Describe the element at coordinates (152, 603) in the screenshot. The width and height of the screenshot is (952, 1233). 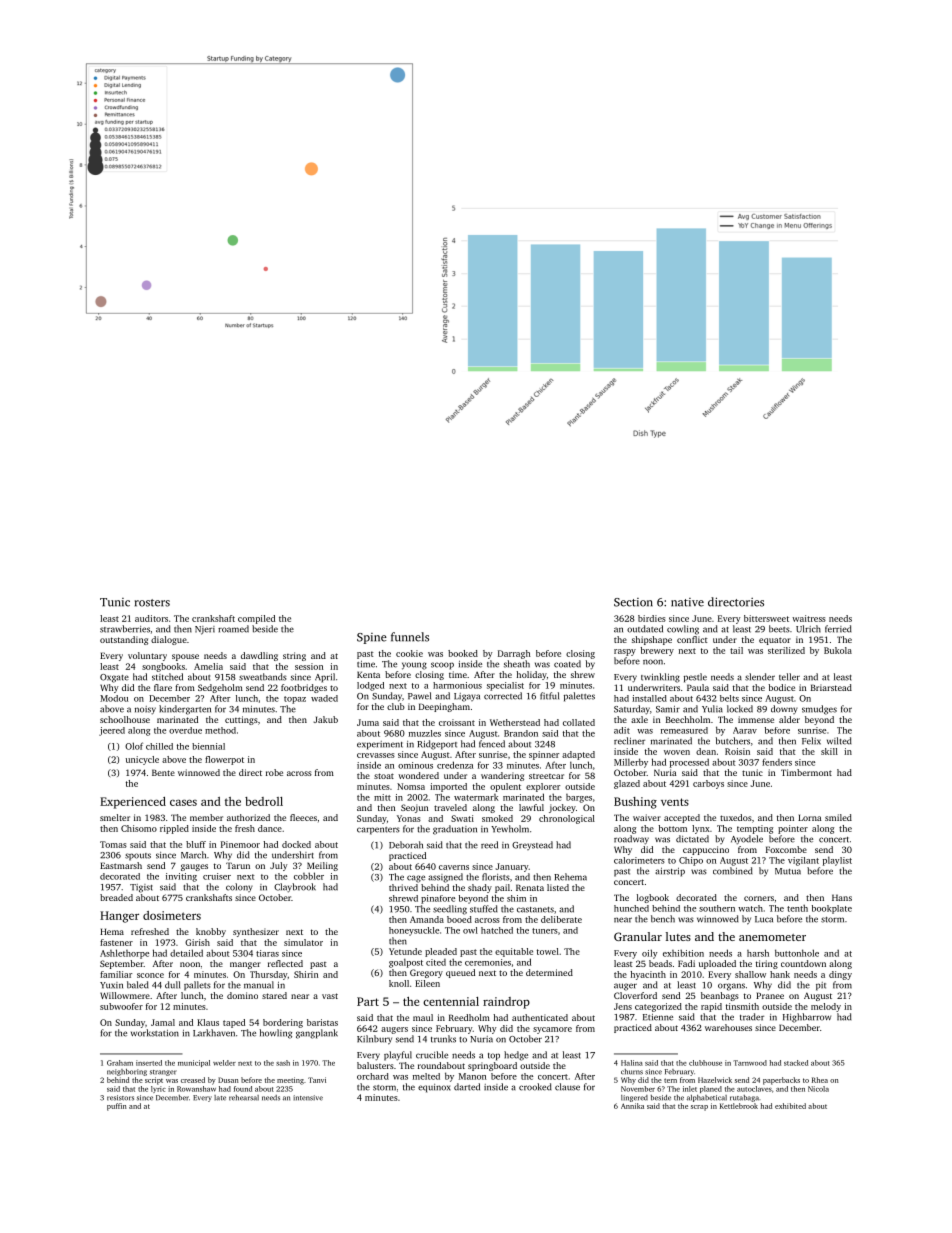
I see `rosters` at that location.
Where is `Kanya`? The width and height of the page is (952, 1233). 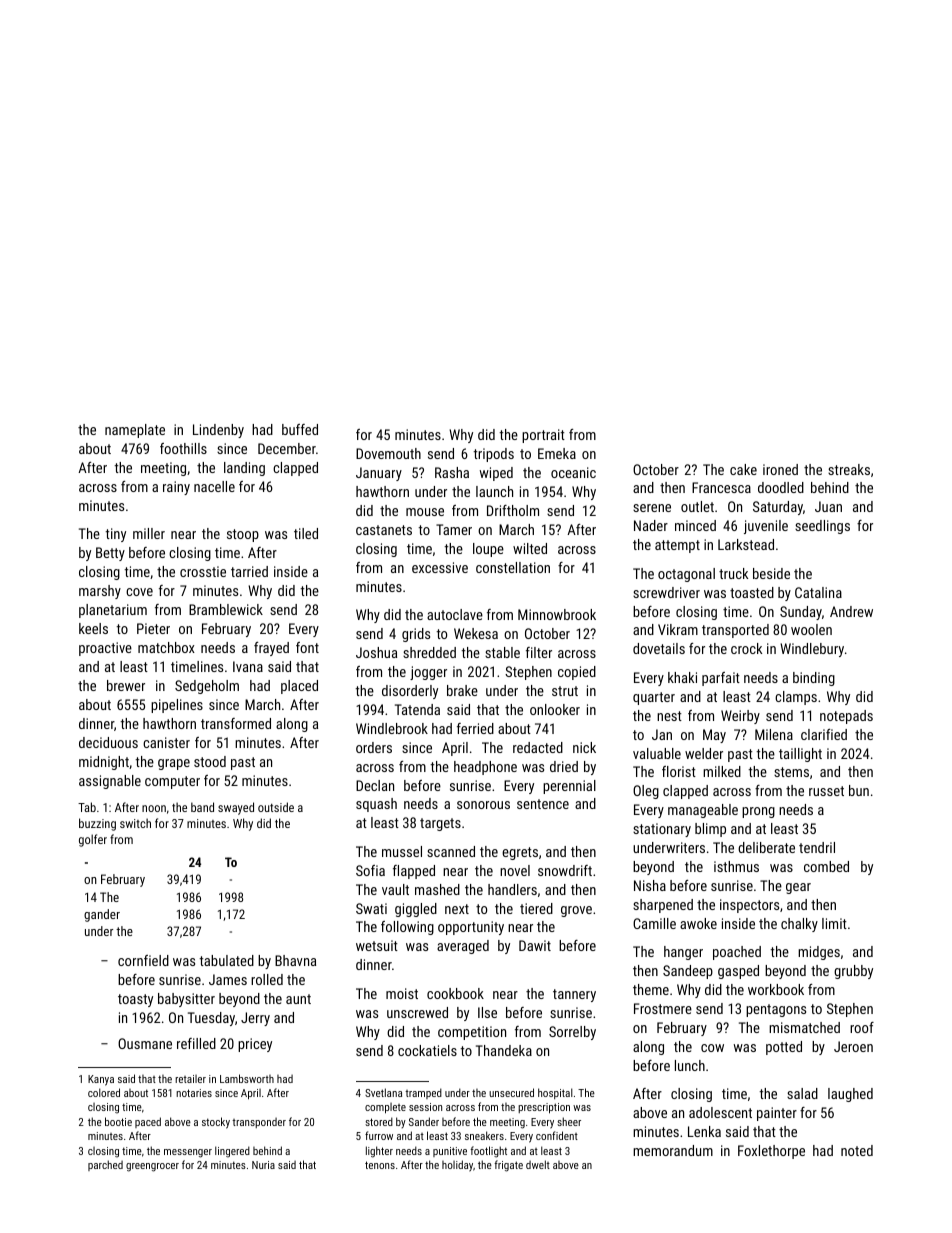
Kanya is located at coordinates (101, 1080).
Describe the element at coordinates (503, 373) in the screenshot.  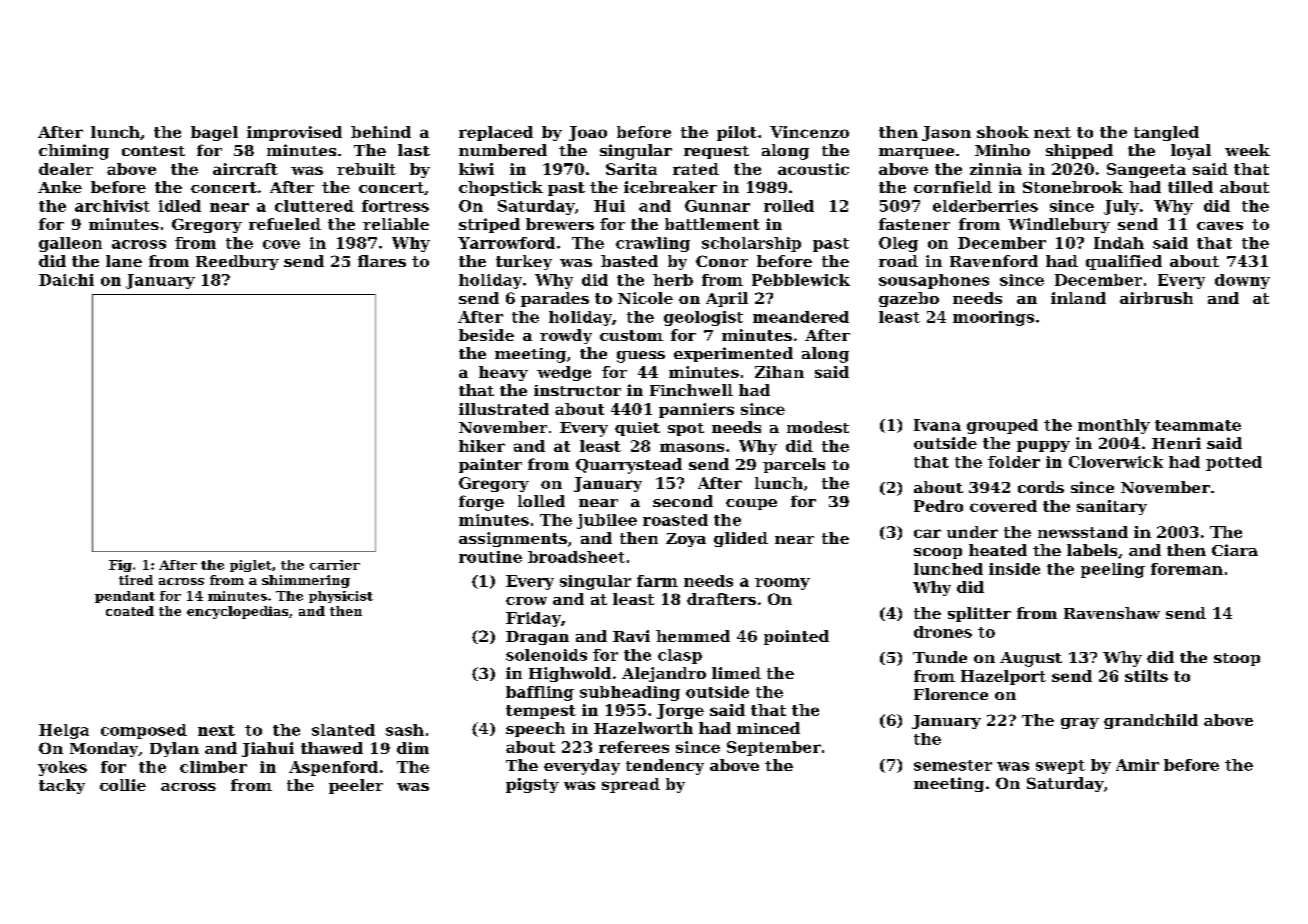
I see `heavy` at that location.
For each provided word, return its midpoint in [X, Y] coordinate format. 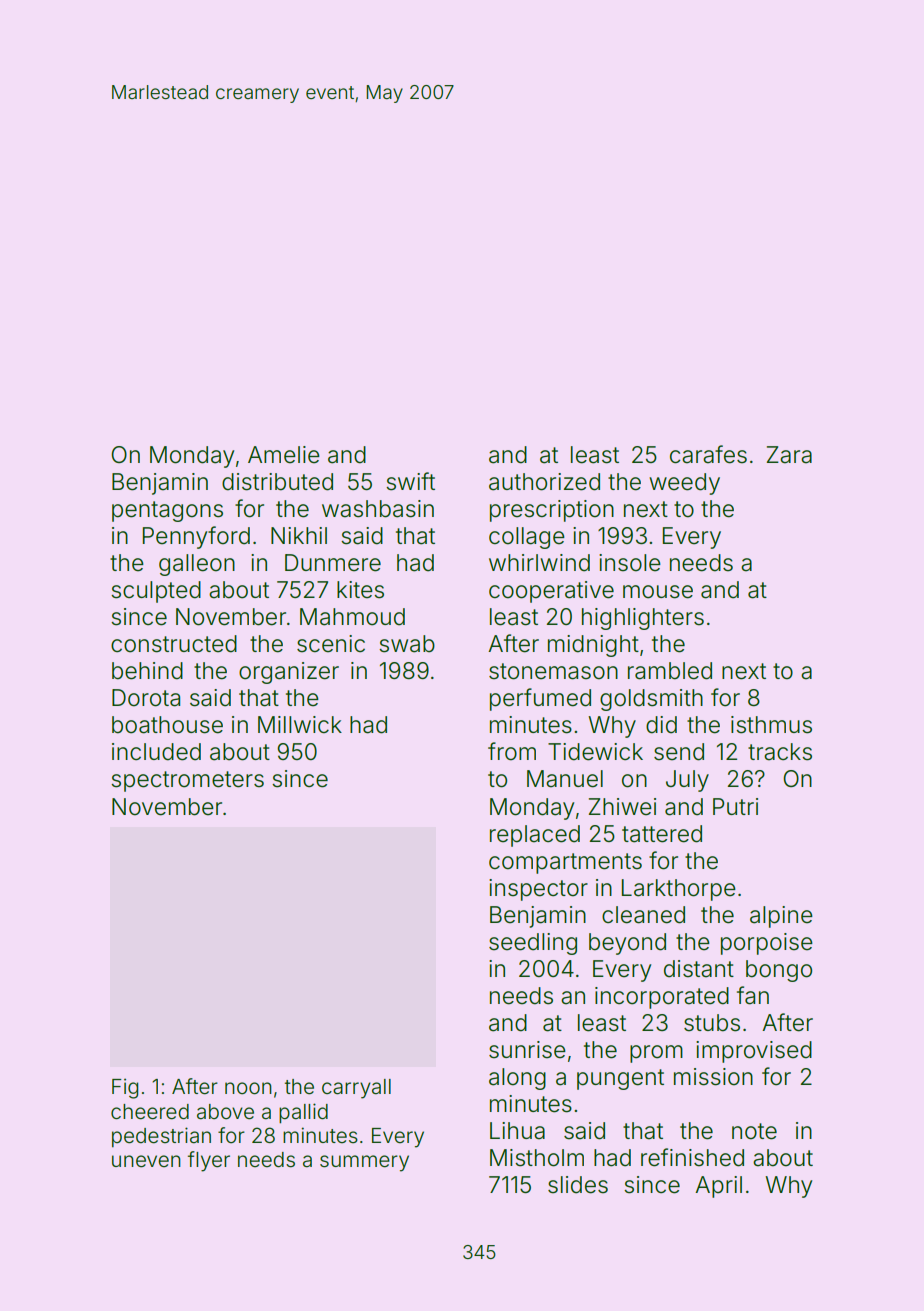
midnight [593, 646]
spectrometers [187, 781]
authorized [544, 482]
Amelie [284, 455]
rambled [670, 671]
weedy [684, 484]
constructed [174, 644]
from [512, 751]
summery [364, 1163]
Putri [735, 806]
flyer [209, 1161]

###

## Directions
Reproduce the rows from the line with "Amelie [284, 455]" up to and including the final line of the rows, swapping "weedy" for "grassy" and keeping everything else the same.

## Output below
Amelie [284, 455]
rambled [670, 671]
grassy [684, 484]
constructed [174, 644]
from [512, 751]
summery [364, 1163]
Putri [735, 806]
flyer [209, 1161]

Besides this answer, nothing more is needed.